### Supplied information
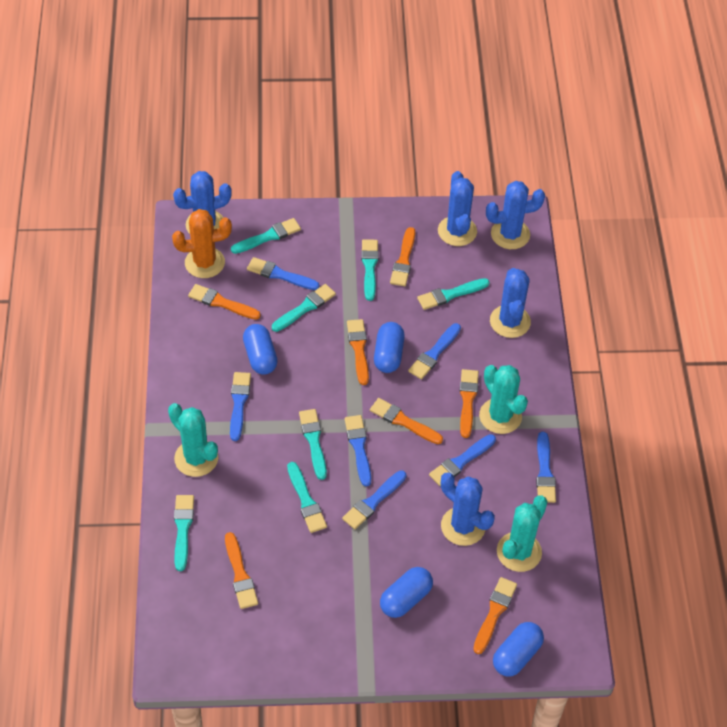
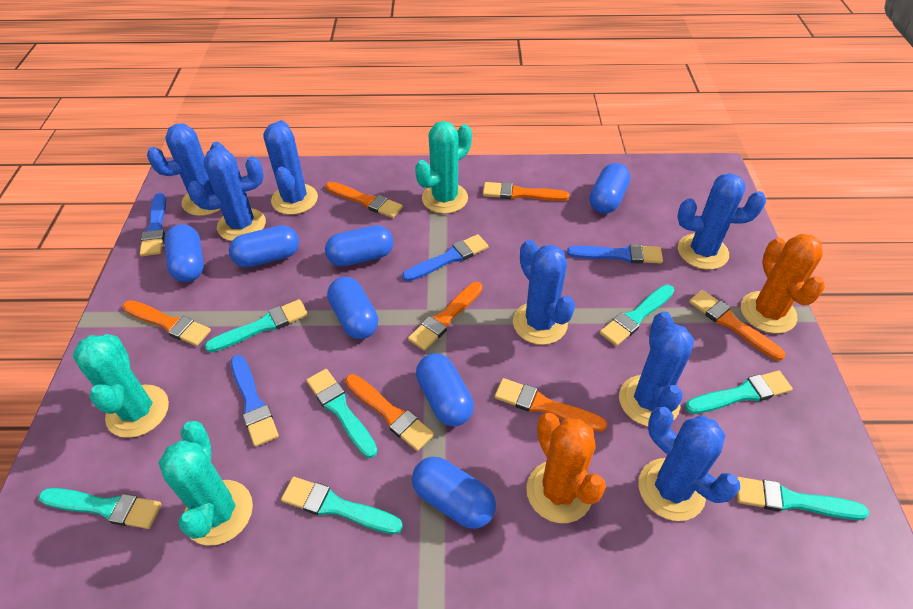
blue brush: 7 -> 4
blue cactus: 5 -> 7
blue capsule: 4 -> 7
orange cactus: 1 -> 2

* * *

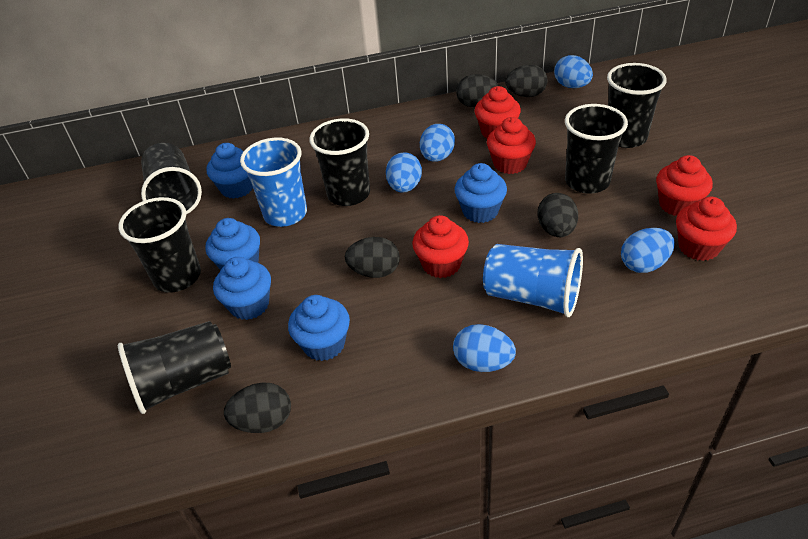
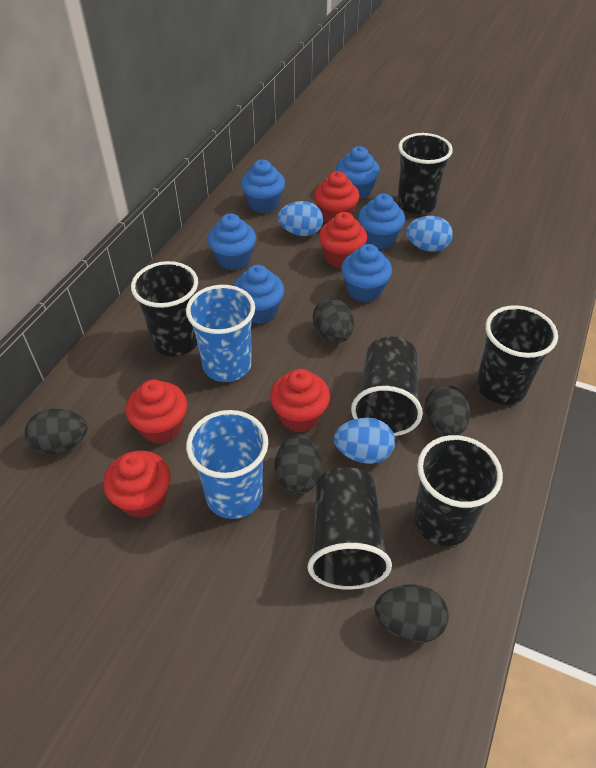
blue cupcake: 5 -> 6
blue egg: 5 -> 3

### Exercise aim
Could you restate word for word the lines above from the one containing "blue brush: 7 -> 4" through the one containing "orange cactus: 1 -> 2", both included, and nothing else?

### The answer
blue brush: 7 -> 4
blue cactus: 5 -> 7
blue capsule: 4 -> 7
orange cactus: 1 -> 2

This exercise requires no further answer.